## Problem
For the data below, give the number of lines containing "Stock" and nothing more.

━━━━━ Records for this exercise ━━━━━

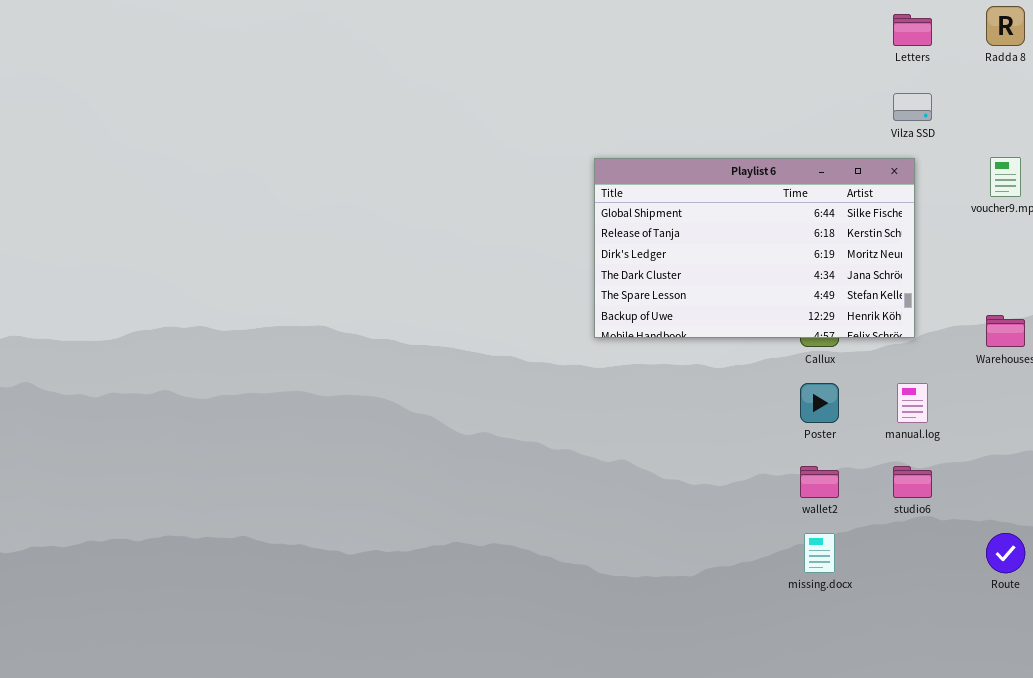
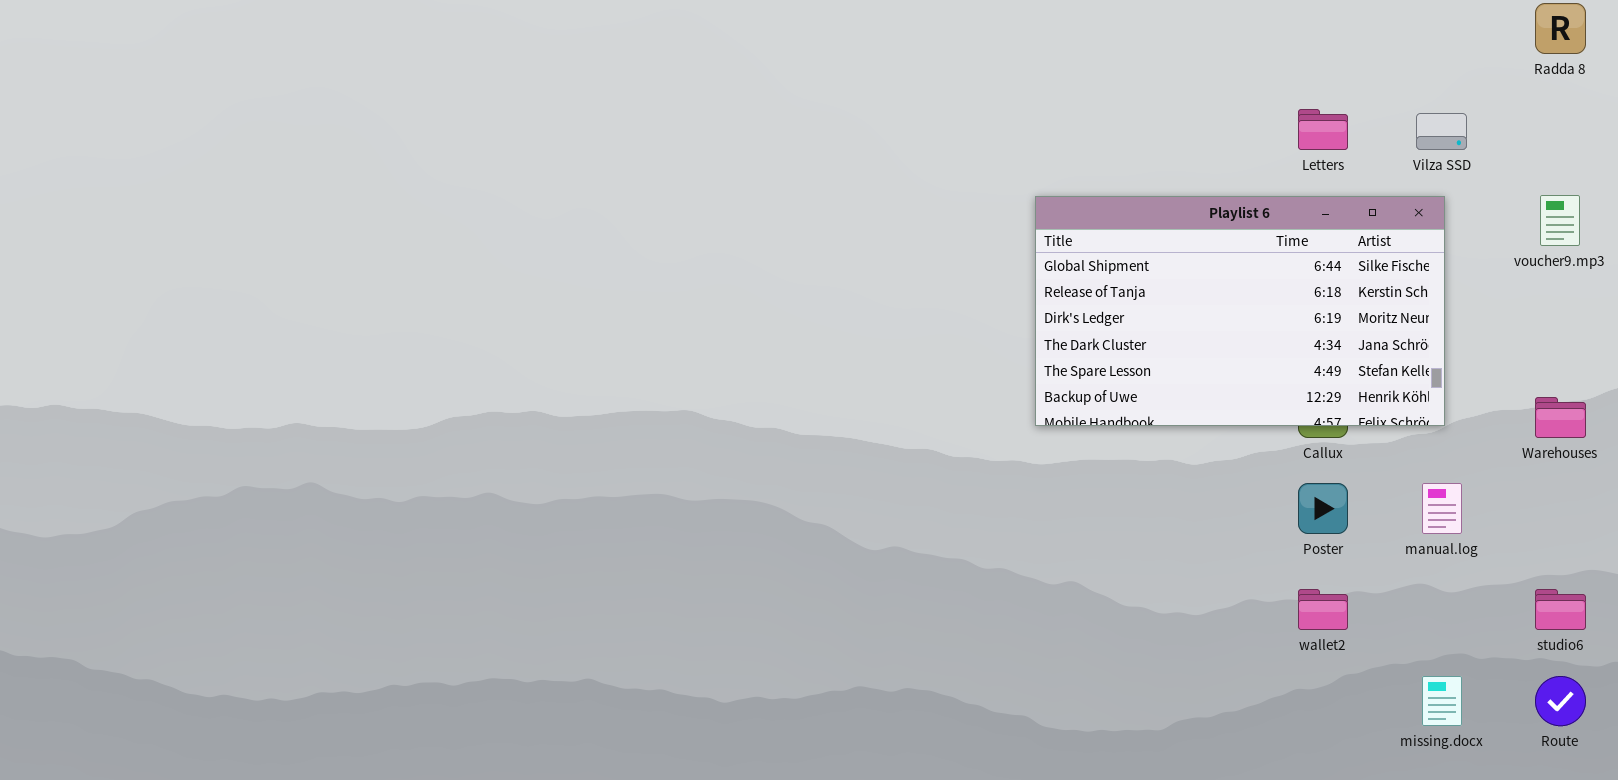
Letters: [893,14,932,46] -> [1298,109,1348,150], moved
studio6: [893,466,932,498] -> [1535,589,1586,630], moved
missing.docx: [804,533,835,573] -> [1422,676,1462,726], moved

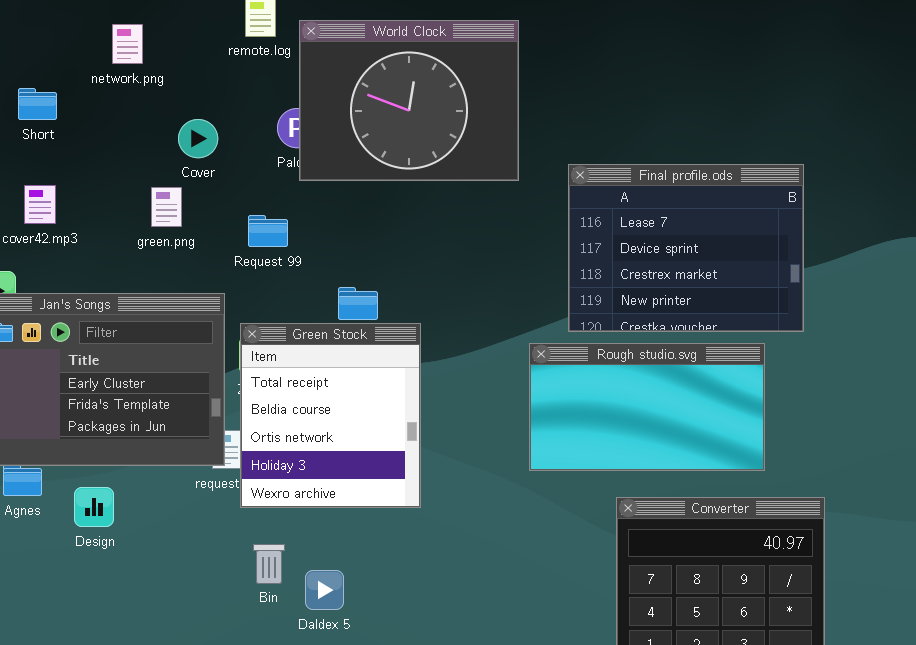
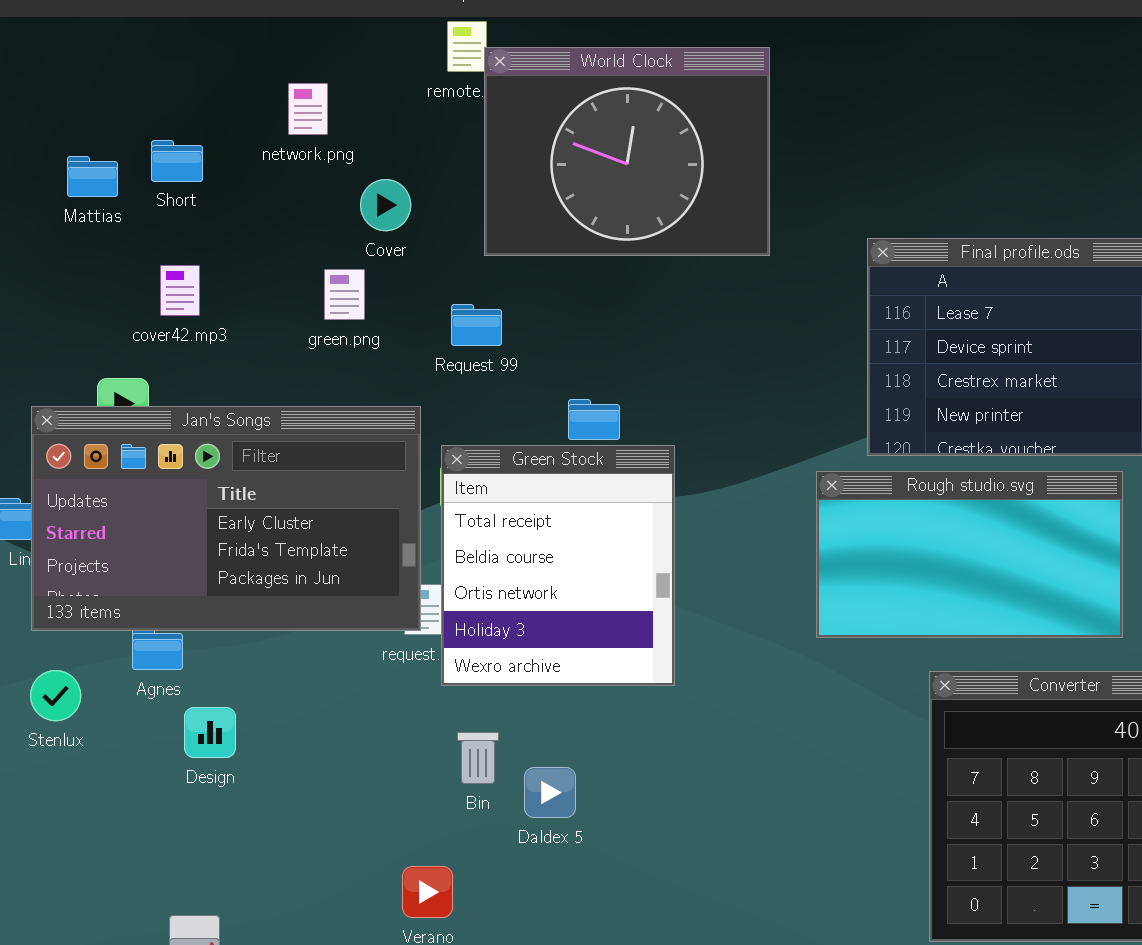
World Clock: [299,20,519,181] -> [484,47,770,256], moved
network.png: [112,24,143,64] -> [288,83,328,135], moved
Design: [74,487,114,527] -> [184,707,236,758], moved

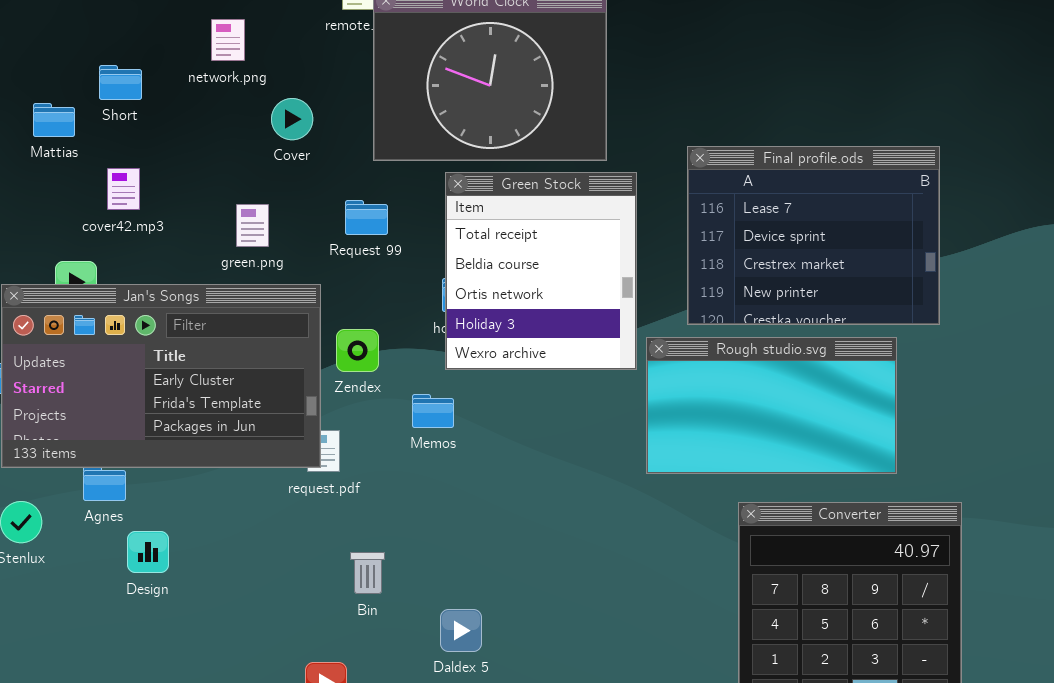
Mattias: [67,156,118,197] -> [33,103,75,137], moved
green.png: [324,269,365,320] -> [236,204,269,247], moved
Green Stock: [441,445,675,686] -> [445,172,637,370], moved
Daldex 5: [524,767,576,818] -> [440,609,482,652], moved

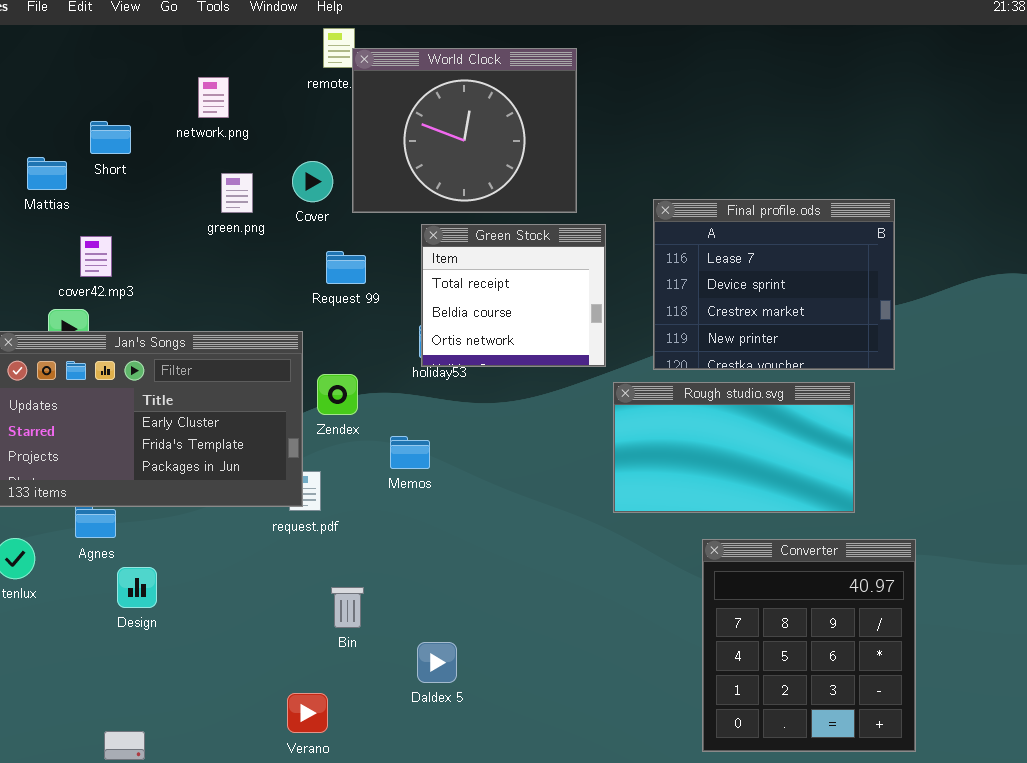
Cover: [271,98,313,140] -> [292,161,333,202], moved
cover42.mp3: [107,168,140,210] -> [80,236,112,277], moved
Green Stock: [445,172,637,370] -> [421,224,606,367], resized
green.png: [236,204,269,247] -> [221,173,253,213], moved

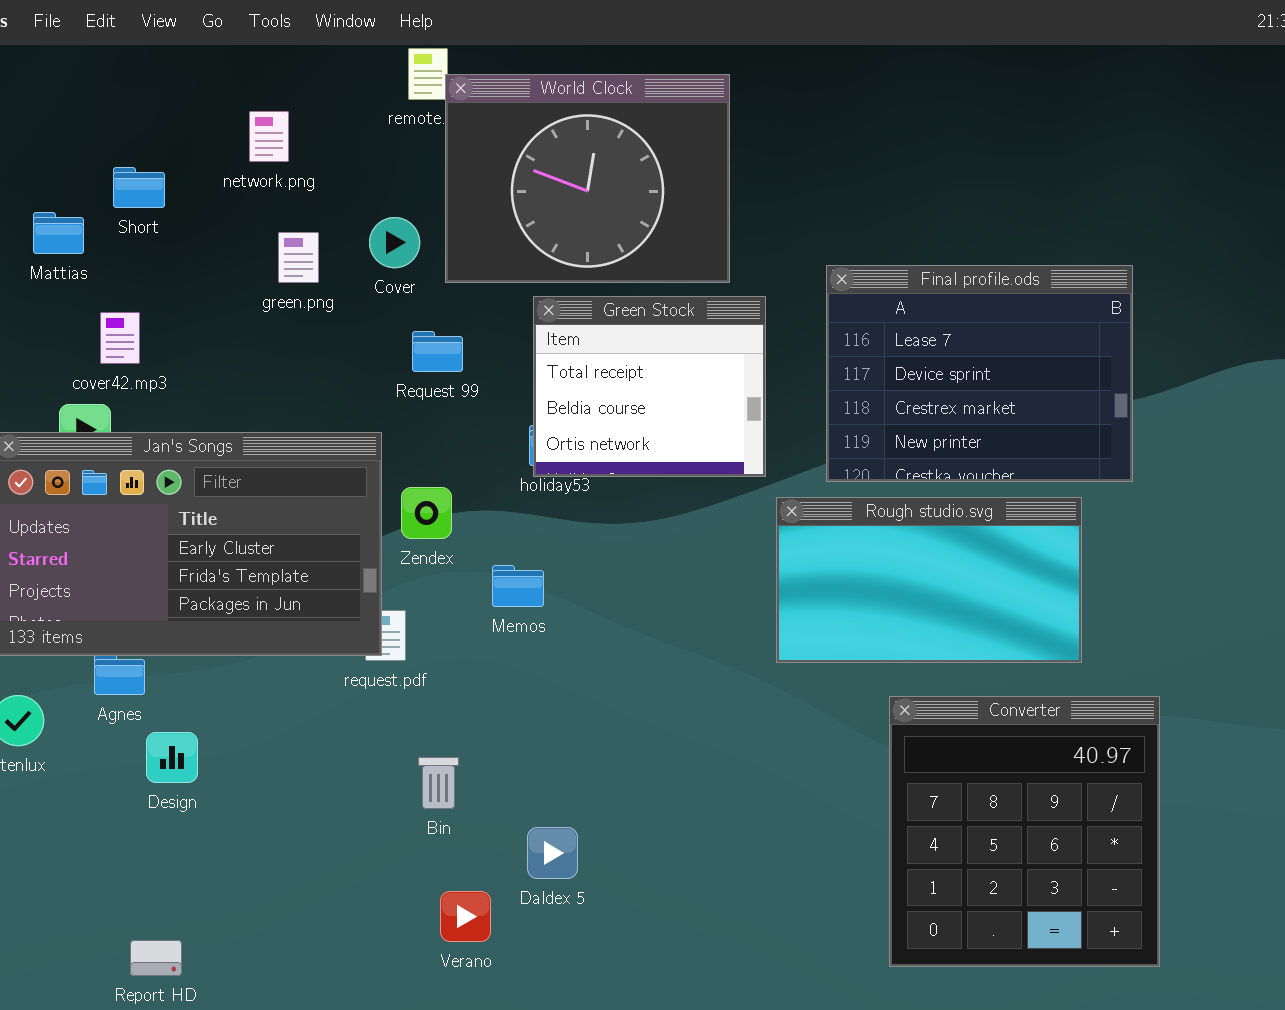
Verano: [287,693,328,733] -> [440,891,491,942], moved

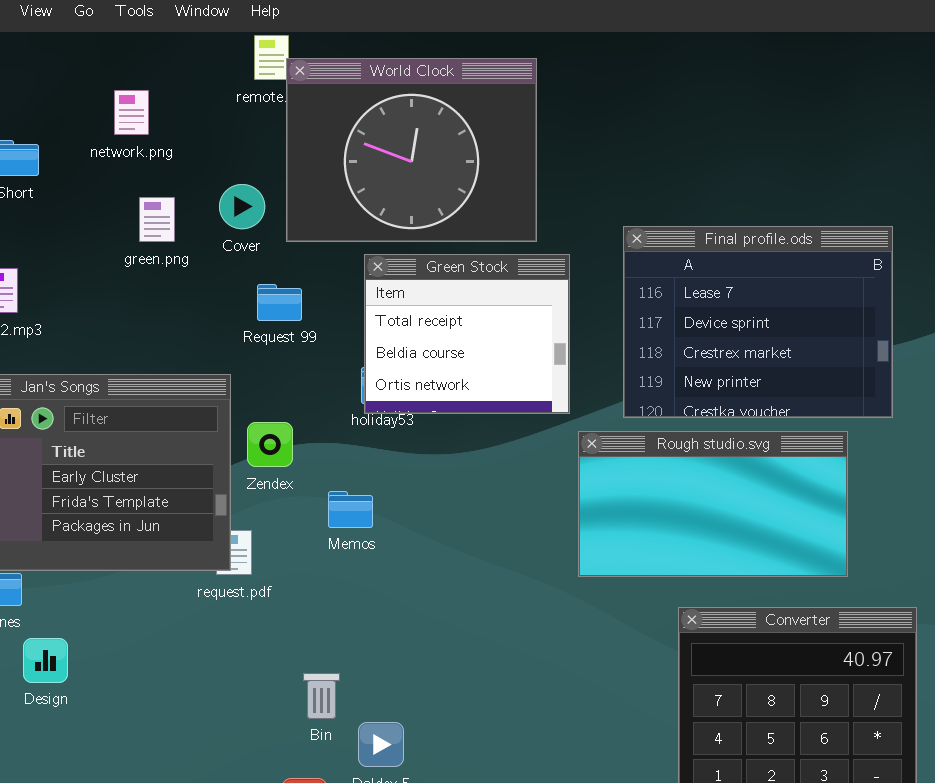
Bin: [418,757,459,809] -> [303,673,340,719], moved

━━━━━

## Problem solution
2